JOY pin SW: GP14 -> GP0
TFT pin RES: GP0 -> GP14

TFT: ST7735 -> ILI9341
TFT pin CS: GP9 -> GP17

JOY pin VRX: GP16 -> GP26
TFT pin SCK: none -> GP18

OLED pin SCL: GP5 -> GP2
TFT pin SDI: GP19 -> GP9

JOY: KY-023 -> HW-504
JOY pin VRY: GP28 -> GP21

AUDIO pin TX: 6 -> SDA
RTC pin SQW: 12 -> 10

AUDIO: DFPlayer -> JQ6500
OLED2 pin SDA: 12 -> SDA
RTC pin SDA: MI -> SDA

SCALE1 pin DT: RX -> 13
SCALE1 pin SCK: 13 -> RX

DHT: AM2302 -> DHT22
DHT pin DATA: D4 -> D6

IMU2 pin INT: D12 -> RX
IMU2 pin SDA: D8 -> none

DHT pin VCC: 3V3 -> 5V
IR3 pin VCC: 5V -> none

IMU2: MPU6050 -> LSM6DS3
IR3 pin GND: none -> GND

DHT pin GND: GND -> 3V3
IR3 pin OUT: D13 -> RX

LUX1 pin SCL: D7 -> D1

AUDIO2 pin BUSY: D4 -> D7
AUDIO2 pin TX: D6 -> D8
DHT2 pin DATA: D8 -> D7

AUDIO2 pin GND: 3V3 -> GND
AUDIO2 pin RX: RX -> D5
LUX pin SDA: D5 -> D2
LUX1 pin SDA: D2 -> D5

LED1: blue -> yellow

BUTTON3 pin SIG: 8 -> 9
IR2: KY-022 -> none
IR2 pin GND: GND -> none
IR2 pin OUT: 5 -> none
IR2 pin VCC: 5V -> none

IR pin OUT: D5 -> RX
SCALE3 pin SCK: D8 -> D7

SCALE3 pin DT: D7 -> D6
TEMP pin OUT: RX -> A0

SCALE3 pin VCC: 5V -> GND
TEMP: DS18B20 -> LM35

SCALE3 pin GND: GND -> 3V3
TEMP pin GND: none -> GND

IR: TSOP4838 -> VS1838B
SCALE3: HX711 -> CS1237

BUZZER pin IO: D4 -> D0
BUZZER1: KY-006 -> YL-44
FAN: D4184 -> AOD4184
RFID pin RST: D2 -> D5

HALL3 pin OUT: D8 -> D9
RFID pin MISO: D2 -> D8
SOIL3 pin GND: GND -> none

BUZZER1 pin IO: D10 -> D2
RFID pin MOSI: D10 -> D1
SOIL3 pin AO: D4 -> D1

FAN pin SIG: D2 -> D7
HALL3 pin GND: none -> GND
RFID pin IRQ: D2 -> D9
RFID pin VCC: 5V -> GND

Brief » After locating the line that contains "OLED2 pin SDA: 12 -> SDA", please copy exactly every line from the start of the records through it, and nothing else.

Reply to the task »
JOY pin SW: GP14 -> GP0
TFT pin RES: GP0 -> GP14

TFT: ST7735 -> ILI9341
TFT pin CS: GP9 -> GP17

JOY pin VRX: GP16 -> GP26
TFT pin SCK: none -> GP18

OLED pin SCL: GP5 -> GP2
TFT pin SDI: GP19 -> GP9

JOY: KY-023 -> HW-504
JOY pin VRY: GP28 -> GP21

AUDIO pin TX: 6 -> SDA
RTC pin SQW: 12 -> 10

AUDIO: DFPlayer -> JQ6500
OLED2 pin SDA: 12 -> SDA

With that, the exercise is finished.